Start of Block

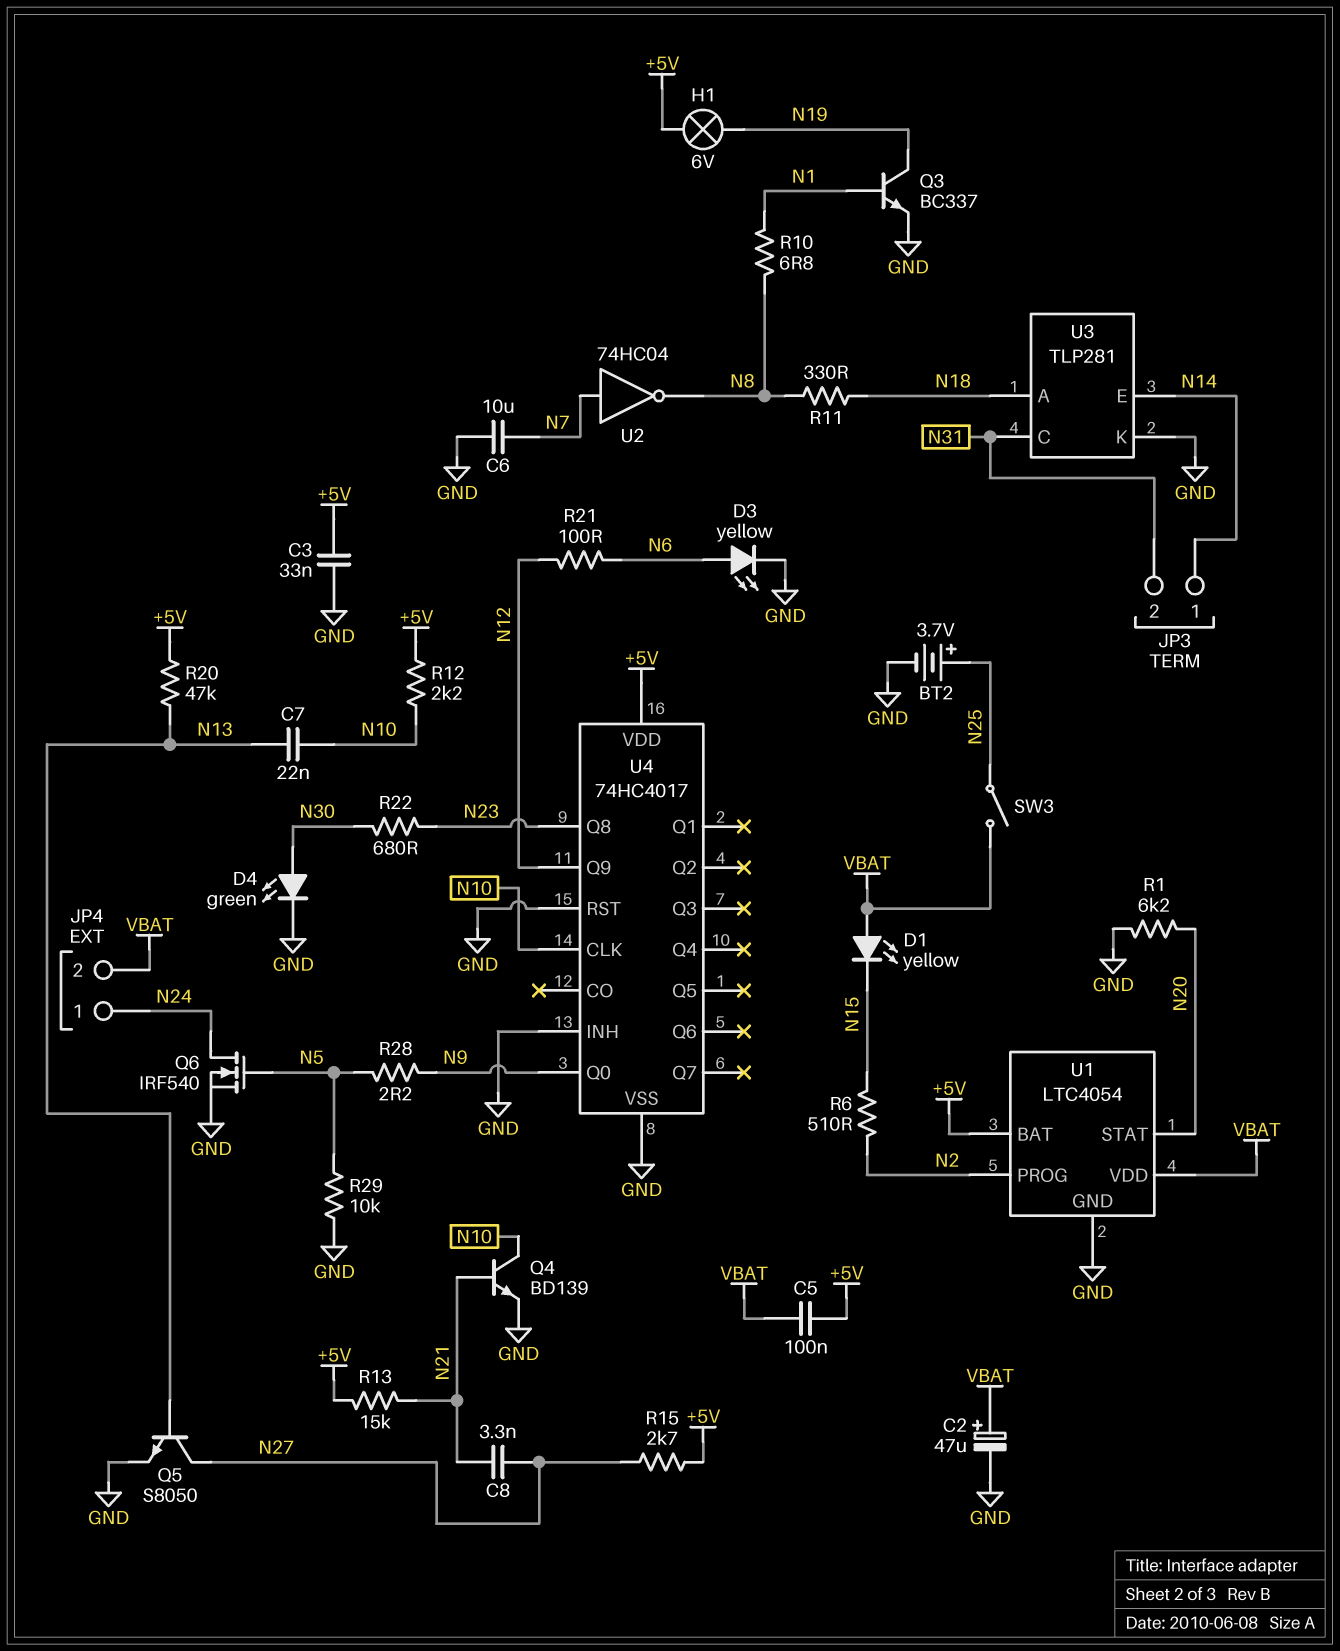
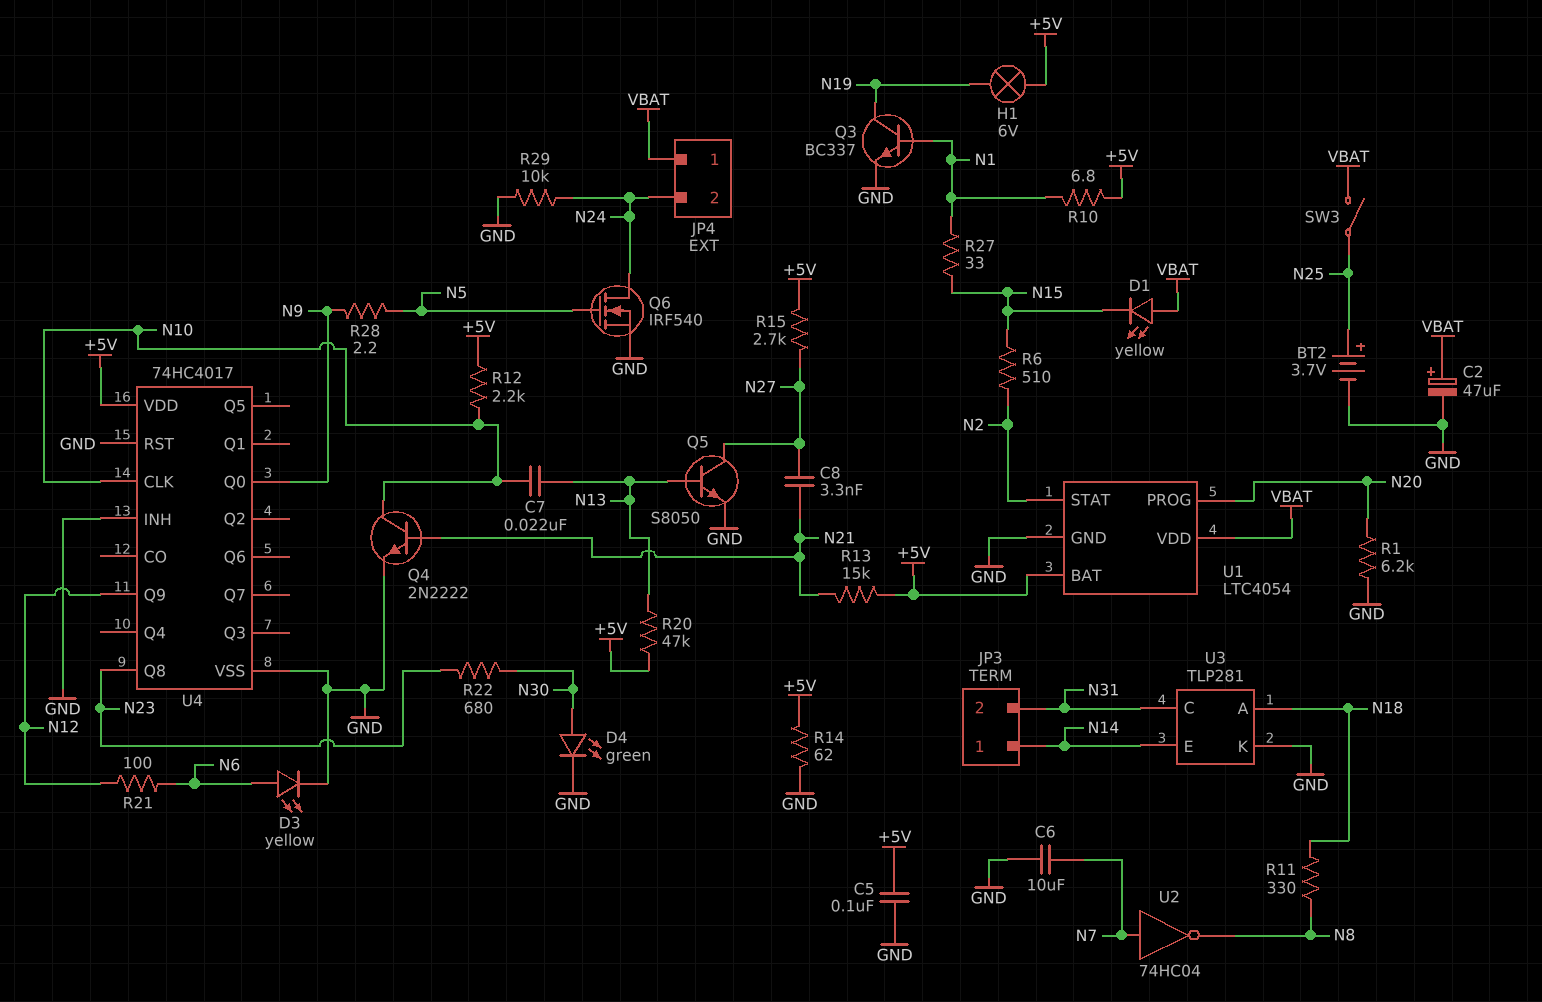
C3: 33nF (+5V, GND) -> none
C5: 100nF (+5V, VBAT) -> 100nF (+5V, GND)
JP4 pin 1: N24 -> VBAT
JP4 pin 2: VBAT -> N24
Q4: NPN BD139 (B N21, C N10, E GND) -> NPN 2N2222 (B N21, C N10, E GND)
R10: 6.8 (N1, N8) -> 6.8 (+5V, N1)
R14: none -> 62 (+5V, GND)
R27: none -> 33 (N1, N15)
R29: 10k (GND, N5) -> 10k (GND, N24)
U1 pin PROG: N2 -> N20
U1 pin STAT: N20 -> N2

End of Block

■ **TRY IT**: Go through the entries and return each line where the word "VBAT" appears.

■ **RESPONSE AREA**:
C5: 100nF (+5V, VBAT) -> 100nF (+5V, GND)
JP4 pin 1: N24 -> VBAT
JP4 pin 2: VBAT -> N24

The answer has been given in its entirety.